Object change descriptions
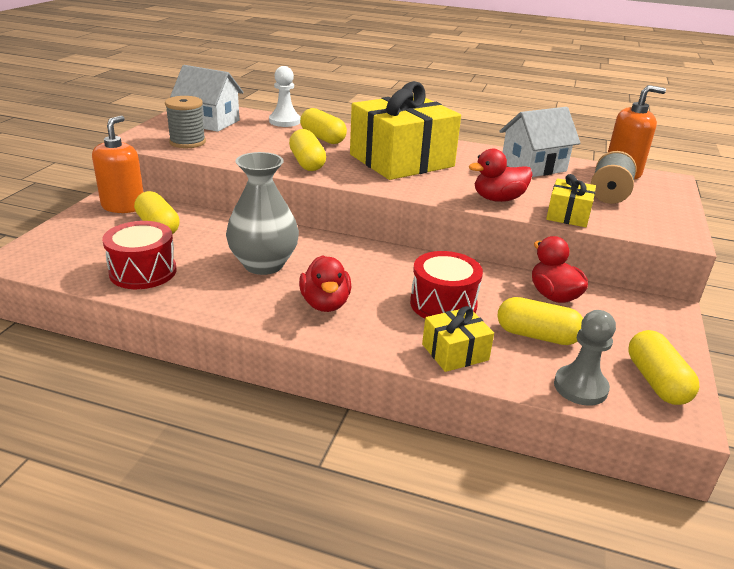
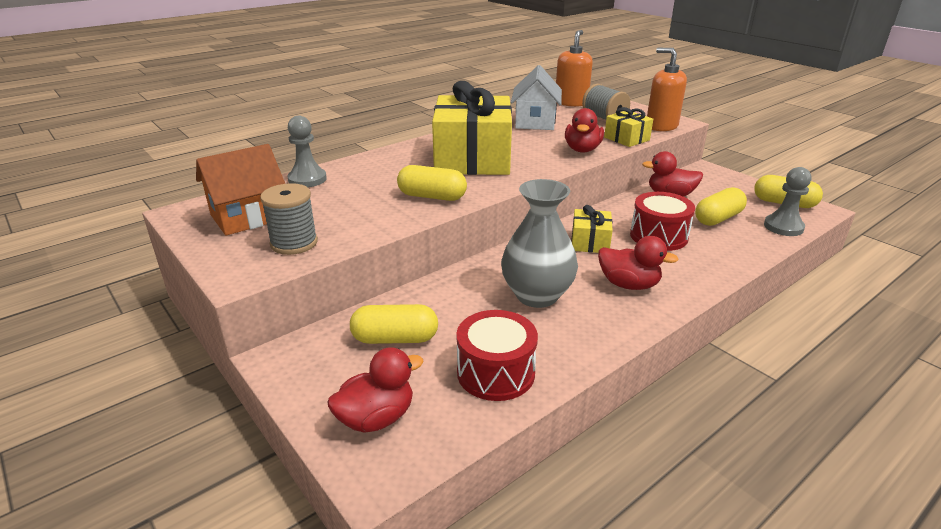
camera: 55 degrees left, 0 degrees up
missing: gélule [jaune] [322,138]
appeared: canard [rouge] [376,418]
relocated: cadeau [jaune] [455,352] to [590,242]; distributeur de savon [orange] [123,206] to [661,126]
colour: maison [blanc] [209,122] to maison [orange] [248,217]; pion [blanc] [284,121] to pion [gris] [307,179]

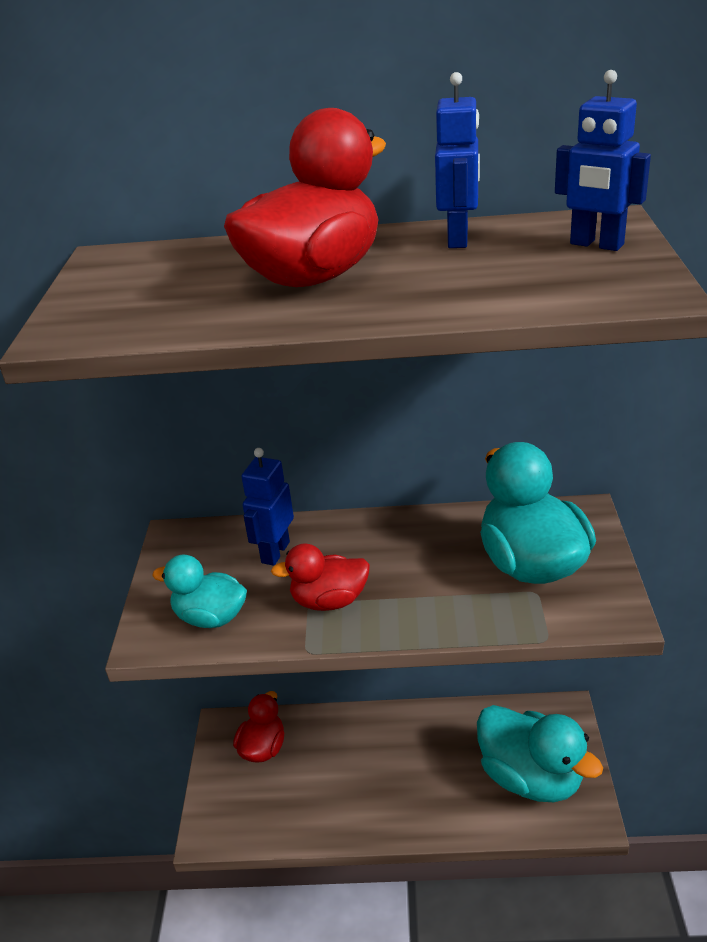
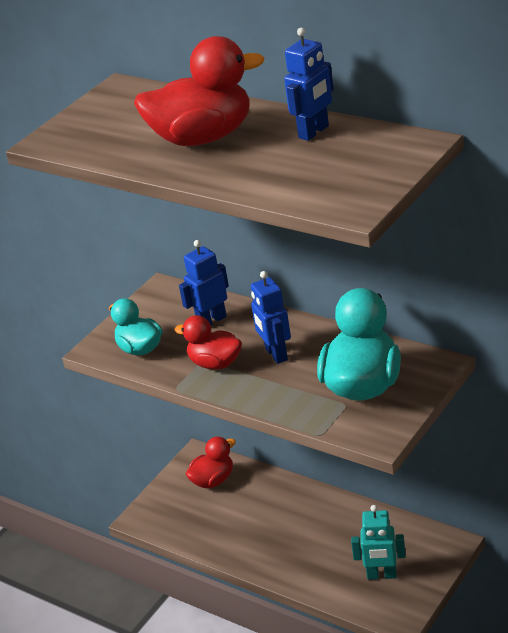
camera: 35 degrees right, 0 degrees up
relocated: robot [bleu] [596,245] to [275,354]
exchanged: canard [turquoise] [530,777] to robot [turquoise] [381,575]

WORK ITEM —
Your reply should give again exactly the lines from the one with "relocated: cadeau [jaune]" through the last line of the data, with both ends included and pictures left out.

EXERCISE RESPONSE —
relocated: cadeau [jaune] [455,352] to [590,242]; distributeur de savon [orange] [123,206] to [661,126]
colour: maison [blanc] [209,122] to maison [orange] [248,217]; pion [blanc] [284,121] to pion [gris] [307,179]

camera: 35 degrees right, 0 degrees up
relocated: robot [bleu] [596,245] to [275,354]
exchanged: canard [turquoise] [530,777] to robot [turquoise] [381,575]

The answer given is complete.